**Action item**: The complete set of records below must be repeated precisely as given.
━━━ Input material
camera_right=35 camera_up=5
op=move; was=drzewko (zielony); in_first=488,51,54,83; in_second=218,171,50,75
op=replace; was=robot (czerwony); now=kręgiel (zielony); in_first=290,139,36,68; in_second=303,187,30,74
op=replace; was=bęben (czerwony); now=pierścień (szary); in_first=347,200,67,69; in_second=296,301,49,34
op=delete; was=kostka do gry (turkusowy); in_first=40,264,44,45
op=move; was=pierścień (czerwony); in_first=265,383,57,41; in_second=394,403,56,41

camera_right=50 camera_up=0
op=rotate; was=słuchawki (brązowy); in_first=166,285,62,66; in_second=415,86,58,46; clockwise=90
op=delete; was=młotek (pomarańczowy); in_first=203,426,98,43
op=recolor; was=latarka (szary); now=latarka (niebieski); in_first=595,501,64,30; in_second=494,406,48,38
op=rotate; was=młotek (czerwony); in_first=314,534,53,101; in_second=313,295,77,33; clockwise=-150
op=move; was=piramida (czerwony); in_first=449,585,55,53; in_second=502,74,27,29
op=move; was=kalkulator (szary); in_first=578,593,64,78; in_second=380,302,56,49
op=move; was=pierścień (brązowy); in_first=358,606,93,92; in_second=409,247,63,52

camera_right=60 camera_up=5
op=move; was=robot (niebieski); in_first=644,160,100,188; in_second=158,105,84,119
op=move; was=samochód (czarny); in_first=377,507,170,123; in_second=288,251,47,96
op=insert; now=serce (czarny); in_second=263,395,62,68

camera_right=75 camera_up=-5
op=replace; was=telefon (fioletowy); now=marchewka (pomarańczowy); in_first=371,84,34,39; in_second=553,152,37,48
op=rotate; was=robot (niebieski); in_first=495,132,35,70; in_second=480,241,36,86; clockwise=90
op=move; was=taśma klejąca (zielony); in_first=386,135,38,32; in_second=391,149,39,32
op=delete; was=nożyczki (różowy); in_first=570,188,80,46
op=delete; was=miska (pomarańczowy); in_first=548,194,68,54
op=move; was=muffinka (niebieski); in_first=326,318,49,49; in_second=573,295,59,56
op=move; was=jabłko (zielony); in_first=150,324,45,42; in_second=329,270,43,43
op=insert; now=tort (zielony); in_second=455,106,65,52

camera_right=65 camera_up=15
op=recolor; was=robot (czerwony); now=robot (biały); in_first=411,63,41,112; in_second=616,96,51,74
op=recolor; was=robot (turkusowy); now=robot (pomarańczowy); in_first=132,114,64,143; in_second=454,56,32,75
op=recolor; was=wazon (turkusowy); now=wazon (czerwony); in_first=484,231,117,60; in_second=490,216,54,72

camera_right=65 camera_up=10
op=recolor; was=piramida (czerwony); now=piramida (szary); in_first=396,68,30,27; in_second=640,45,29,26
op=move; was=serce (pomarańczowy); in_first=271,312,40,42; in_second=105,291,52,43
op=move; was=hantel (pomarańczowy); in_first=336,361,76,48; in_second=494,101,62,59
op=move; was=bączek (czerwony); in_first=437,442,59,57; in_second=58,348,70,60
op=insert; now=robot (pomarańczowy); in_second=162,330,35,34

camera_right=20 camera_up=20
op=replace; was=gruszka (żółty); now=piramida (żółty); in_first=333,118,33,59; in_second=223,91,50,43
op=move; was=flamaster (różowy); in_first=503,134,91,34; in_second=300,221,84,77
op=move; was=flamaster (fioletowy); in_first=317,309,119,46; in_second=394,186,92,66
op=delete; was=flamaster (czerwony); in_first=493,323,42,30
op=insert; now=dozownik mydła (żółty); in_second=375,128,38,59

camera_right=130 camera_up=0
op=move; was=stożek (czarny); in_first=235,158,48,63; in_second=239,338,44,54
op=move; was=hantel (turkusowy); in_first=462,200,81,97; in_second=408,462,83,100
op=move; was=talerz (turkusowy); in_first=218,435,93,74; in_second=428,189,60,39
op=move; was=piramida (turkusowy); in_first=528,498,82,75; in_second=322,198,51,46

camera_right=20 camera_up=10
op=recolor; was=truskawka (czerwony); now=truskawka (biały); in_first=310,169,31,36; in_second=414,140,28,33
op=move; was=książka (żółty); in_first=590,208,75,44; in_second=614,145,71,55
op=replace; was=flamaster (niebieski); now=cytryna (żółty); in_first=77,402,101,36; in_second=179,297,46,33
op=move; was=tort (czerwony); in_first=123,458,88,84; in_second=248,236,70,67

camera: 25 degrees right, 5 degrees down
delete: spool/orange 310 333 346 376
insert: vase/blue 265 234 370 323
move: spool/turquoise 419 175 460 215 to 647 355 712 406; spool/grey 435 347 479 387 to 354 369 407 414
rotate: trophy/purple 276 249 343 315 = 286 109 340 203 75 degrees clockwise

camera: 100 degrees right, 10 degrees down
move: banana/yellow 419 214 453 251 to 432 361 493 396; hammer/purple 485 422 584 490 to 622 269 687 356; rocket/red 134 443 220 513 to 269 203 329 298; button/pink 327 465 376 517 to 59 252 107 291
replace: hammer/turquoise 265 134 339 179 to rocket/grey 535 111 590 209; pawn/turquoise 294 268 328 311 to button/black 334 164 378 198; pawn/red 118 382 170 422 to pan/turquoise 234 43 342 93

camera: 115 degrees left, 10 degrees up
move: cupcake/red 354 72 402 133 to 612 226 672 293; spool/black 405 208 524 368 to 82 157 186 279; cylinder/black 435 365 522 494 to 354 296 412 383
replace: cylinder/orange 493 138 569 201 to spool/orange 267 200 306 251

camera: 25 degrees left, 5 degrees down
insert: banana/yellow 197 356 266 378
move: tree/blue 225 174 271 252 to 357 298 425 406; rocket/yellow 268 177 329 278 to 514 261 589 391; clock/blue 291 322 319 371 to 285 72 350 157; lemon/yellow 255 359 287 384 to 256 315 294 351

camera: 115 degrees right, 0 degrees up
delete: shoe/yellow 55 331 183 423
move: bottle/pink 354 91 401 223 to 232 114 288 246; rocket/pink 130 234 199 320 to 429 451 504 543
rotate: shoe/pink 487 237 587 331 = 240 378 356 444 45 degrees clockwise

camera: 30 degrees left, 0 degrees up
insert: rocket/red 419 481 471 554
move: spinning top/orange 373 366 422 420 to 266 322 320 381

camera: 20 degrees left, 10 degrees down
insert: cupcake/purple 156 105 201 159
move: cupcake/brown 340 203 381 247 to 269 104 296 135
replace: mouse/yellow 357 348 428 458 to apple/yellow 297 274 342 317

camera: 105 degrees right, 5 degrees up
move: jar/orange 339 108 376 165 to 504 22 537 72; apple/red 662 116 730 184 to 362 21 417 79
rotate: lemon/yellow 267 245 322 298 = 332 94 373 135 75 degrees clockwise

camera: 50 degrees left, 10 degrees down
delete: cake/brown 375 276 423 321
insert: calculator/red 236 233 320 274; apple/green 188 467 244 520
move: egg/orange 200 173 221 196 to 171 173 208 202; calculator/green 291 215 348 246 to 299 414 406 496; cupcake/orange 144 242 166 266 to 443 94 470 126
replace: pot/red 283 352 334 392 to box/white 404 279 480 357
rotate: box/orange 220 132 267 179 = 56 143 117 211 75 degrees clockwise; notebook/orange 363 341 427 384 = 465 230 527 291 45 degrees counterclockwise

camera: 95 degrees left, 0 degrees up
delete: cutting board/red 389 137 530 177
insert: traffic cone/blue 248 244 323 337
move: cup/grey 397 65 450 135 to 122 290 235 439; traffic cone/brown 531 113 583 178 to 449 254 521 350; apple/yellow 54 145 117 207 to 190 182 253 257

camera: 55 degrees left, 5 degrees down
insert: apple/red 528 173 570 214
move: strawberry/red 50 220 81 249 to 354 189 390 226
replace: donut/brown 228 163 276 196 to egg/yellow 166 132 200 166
━━━━━━
**Answer section**:
camera_right=35 camera_up=5
op=move; was=drzewko (zielony); in_first=488,51,54,83; in_second=218,171,50,75
op=replace; was=robot (czerwony); now=kręgiel (zielony); in_first=290,139,36,68; in_second=303,187,30,74
op=replace; was=bęben (czerwony); now=pierścień (szary); in_first=347,200,67,69; in_second=296,301,49,34
op=delete; was=kostka do gry (turkusowy); in_first=40,264,44,45
op=move; was=pierścień (czerwony); in_first=265,383,57,41; in_second=394,403,56,41

camera_right=50 camera_up=0
op=rotate; was=słuchawki (brązowy); in_first=166,285,62,66; in_second=415,86,58,46; clockwise=90
op=delete; was=młotek (pomarańczowy); in_first=203,426,98,43
op=recolor; was=latarka (szary); now=latarka (niebieski); in_first=595,501,64,30; in_second=494,406,48,38
op=rotate; was=młotek (czerwony); in_first=314,534,53,101; in_second=313,295,77,33; clockwise=-150
op=move; was=piramida (czerwony); in_first=449,585,55,53; in_second=502,74,27,29
op=move; was=kalkulator (szary); in_first=578,593,64,78; in_second=380,302,56,49
op=move; was=pierścień (brązowy); in_first=358,606,93,92; in_second=409,247,63,52

camera_right=60 camera_up=5
op=move; was=robot (niebieski); in_first=644,160,100,188; in_second=158,105,84,119
op=move; was=samochód (czarny); in_first=377,507,170,123; in_second=288,251,47,96
op=insert; now=serce (czarny); in_second=263,395,62,68

camera_right=75 camera_up=-5
op=replace; was=telefon (fioletowy); now=marchewka (pomarańczowy); in_first=371,84,34,39; in_second=553,152,37,48
op=rotate; was=robot (niebieski); in_first=495,132,35,70; in_second=480,241,36,86; clockwise=90
op=move; was=taśma klejąca (zielony); in_first=386,135,38,32; in_second=391,149,39,32
op=delete; was=nożyczki (różowy); in_first=570,188,80,46
op=delete; was=miska (pomarańczowy); in_first=548,194,68,54
op=move; was=muffinka (niebieski); in_first=326,318,49,49; in_second=573,295,59,56
op=move; was=jabłko (zielony); in_first=150,324,45,42; in_second=329,270,43,43
op=insert; now=tort (zielony); in_second=455,106,65,52

camera_right=65 camera_up=15
op=recolor; was=robot (czerwony); now=robot (biały); in_first=411,63,41,112; in_second=616,96,51,74
op=recolor; was=robot (turkusowy); now=robot (pomarańczowy); in_first=132,114,64,143; in_second=454,56,32,75
op=recolor; was=wazon (turkusowy); now=wazon (czerwony); in_first=484,231,117,60; in_second=490,216,54,72

camera_right=65 camera_up=10
op=recolor; was=piramida (czerwony); now=piramida (szary); in_first=396,68,30,27; in_second=640,45,29,26
op=move; was=serce (pomarańczowy); in_first=271,312,40,42; in_second=105,291,52,43
op=move; was=hantel (pomarańczowy); in_first=336,361,76,48; in_second=494,101,62,59
op=move; was=bączek (czerwony); in_first=437,442,59,57; in_second=58,348,70,60
op=insert; now=robot (pomarańczowy); in_second=162,330,35,34

camera_right=20 camera_up=20
op=replace; was=gruszka (żółty); now=piramida (żółty); in_first=333,118,33,59; in_second=223,91,50,43
op=move; was=flamaster (różowy); in_first=503,134,91,34; in_second=300,221,84,77
op=move; was=flamaster (fioletowy); in_first=317,309,119,46; in_second=394,186,92,66
op=delete; was=flamaster (czerwony); in_first=493,323,42,30
op=insert; now=dozownik mydła (żółty); in_second=375,128,38,59

camera_right=130 camera_up=0
op=move; was=stożek (czarny); in_first=235,158,48,63; in_second=239,338,44,54
op=move; was=hantel (turkusowy); in_first=462,200,81,97; in_second=408,462,83,100
op=move; was=talerz (turkusowy); in_first=218,435,93,74; in_second=428,189,60,39
op=move; was=piramida (turkusowy); in_first=528,498,82,75; in_second=322,198,51,46

camera_right=20 camera_up=10
op=recolor; was=truskawka (czerwony); now=truskawka (biały); in_first=310,169,31,36; in_second=414,140,28,33
op=move; was=książka (żółty); in_first=590,208,75,44; in_second=614,145,71,55
op=replace; was=flamaster (niebieski); now=cytryna (żółty); in_first=77,402,101,36; in_second=179,297,46,33
op=move; was=tort (czerwony); in_first=123,458,88,84; in_second=248,236,70,67

camera: 25 degrees right, 5 degrees down
delete: spool/orange 310 333 346 376
insert: vase/blue 265 234 370 323
move: spool/turquoise 419 175 460 215 to 647 355 712 406; spool/grey 435 347 479 387 to 354 369 407 414
rotate: trophy/purple 276 249 343 315 = 286 109 340 203 75 degrees clockwise

camera: 100 degrees right, 10 degrees down
move: banana/yellow 419 214 453 251 to 432 361 493 396; hammer/purple 485 422 584 490 to 622 269 687 356; rocket/red 134 443 220 513 to 269 203 329 298; button/pink 327 465 376 517 to 59 252 107 291
replace: hammer/turquoise 265 134 339 179 to rocket/grey 535 111 590 209; pawn/turquoise 294 268 328 311 to button/black 334 164 378 198; pawn/red 118 382 170 422 to pan/turquoise 234 43 342 93

camera: 115 degrees left, 10 degrees up
move: cupcake/red 354 72 402 133 to 612 226 672 293; spool/black 405 208 524 368 to 82 157 186 279; cylinder/black 435 365 522 494 to 354 296 412 383
replace: cylinder/orange 493 138 569 201 to spool/orange 267 200 306 251

camera: 25 degrees left, 5 degrees down
insert: banana/yellow 197 356 266 378
move: tree/blue 225 174 271 252 to 357 298 425 406; rocket/yellow 268 177 329 278 to 514 261 589 391; clock/blue 291 322 319 371 to 285 72 350 157; lemon/yellow 255 359 287 384 to 256 315 294 351

camera: 115 degrees right, 0 degrees up
delete: shoe/yellow 55 331 183 423
move: bottle/pink 354 91 401 223 to 232 114 288 246; rocket/pink 130 234 199 320 to 429 451 504 543
rotate: shoe/pink 487 237 587 331 = 240 378 356 444 45 degrees clockwise

camera: 30 degrees left, 0 degrees up
insert: rocket/red 419 481 471 554
move: spinning top/orange 373 366 422 420 to 266 322 320 381

camera: 20 degrees left, 10 degrees down
insert: cupcake/purple 156 105 201 159
move: cupcake/brown 340 203 381 247 to 269 104 296 135
replace: mouse/yellow 357 348 428 458 to apple/yellow 297 274 342 317

camera: 105 degrees right, 5 degrees up
move: jar/orange 339 108 376 165 to 504 22 537 72; apple/red 662 116 730 184 to 362 21 417 79
rotate: lemon/yellow 267 245 322 298 = 332 94 373 135 75 degrees clockwise

camera: 50 degrees left, 10 degrees down
delete: cake/brown 375 276 423 321
insert: calculator/red 236 233 320 274; apple/green 188 467 244 520
move: egg/orange 200 173 221 196 to 171 173 208 202; calculator/green 291 215 348 246 to 299 414 406 496; cupcake/orange 144 242 166 266 to 443 94 470 126
replace: pot/red 283 352 334 392 to box/white 404 279 480 357
rotate: box/orange 220 132 267 179 = 56 143 117 211 75 degrees clockwise; notebook/orange 363 341 427 384 = 465 230 527 291 45 degrees counterclockwise

camera: 95 degrees left, 0 degrees up
delete: cutting board/red 389 137 530 177
insert: traffic cone/blue 248 244 323 337
move: cup/grey 397 65 450 135 to 122 290 235 439; traffic cone/brown 531 113 583 178 to 449 254 521 350; apple/yellow 54 145 117 207 to 190 182 253 257

camera: 55 degrees left, 5 degrees down
insert: apple/red 528 173 570 214
move: strawberry/red 50 220 81 249 to 354 189 390 226
replace: donut/brown 228 163 276 196 to egg/yellow 166 132 200 166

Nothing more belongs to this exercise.